## [PROBLEM TO WORK ON]
Give again, word for word, each line below starting at the one that contains "camera: 40 degrees right, 10 degrees up" and ending at the one that contains "(424, 347) = (242, 390): orange lamp -> none".

## [MATERIAL FOR THIS EXERCISE]
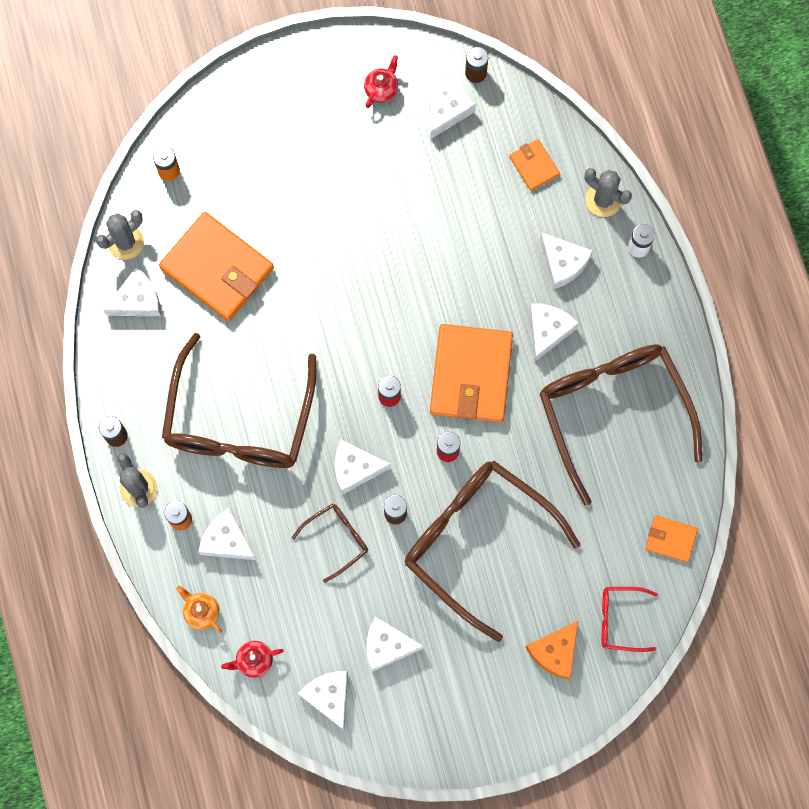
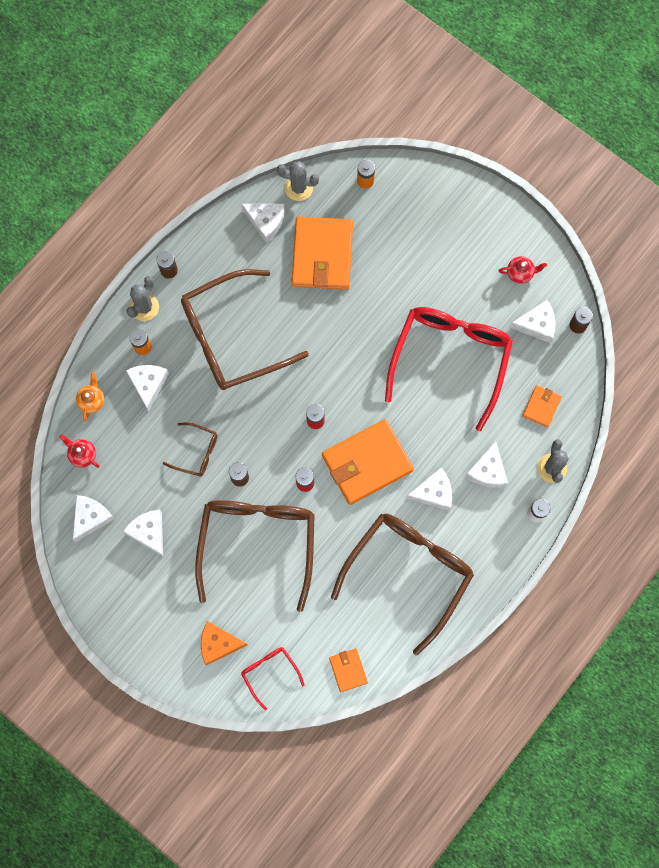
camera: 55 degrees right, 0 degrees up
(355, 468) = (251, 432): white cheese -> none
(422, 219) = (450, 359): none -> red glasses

...

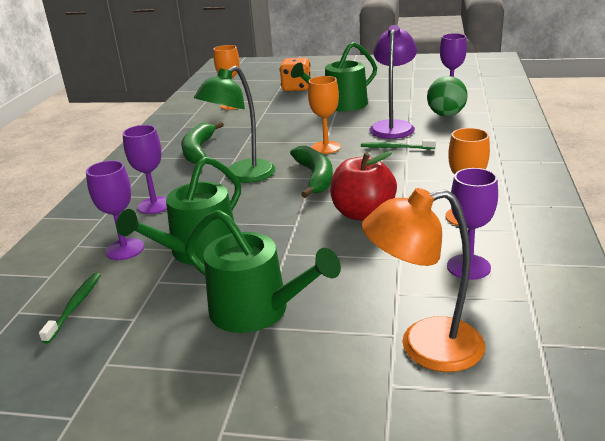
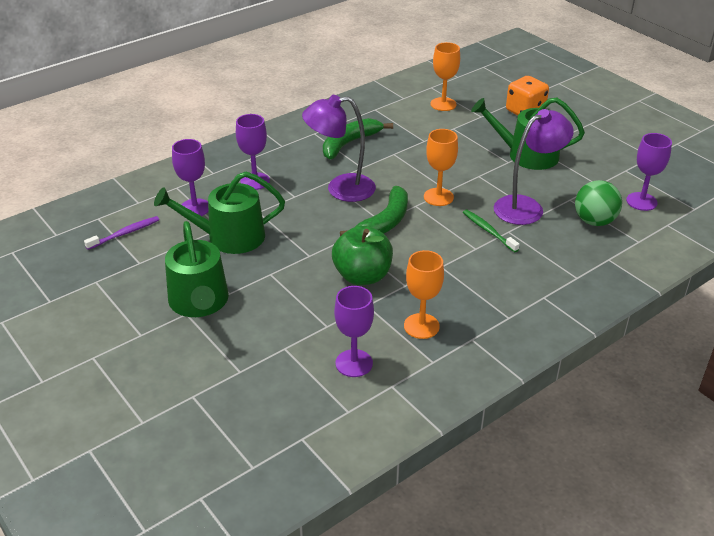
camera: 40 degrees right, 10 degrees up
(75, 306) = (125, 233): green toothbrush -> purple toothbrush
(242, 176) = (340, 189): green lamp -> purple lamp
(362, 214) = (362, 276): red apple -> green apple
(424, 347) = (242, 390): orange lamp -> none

## [RESPONSE BOX]
camera: 40 degrees right, 10 degrees up
(75, 306) = (125, 233): green toothbrush -> purple toothbrush
(242, 176) = (340, 189): green lamp -> purple lamp
(362, 214) = (362, 276): red apple -> green apple
(424, 347) = (242, 390): orange lamp -> none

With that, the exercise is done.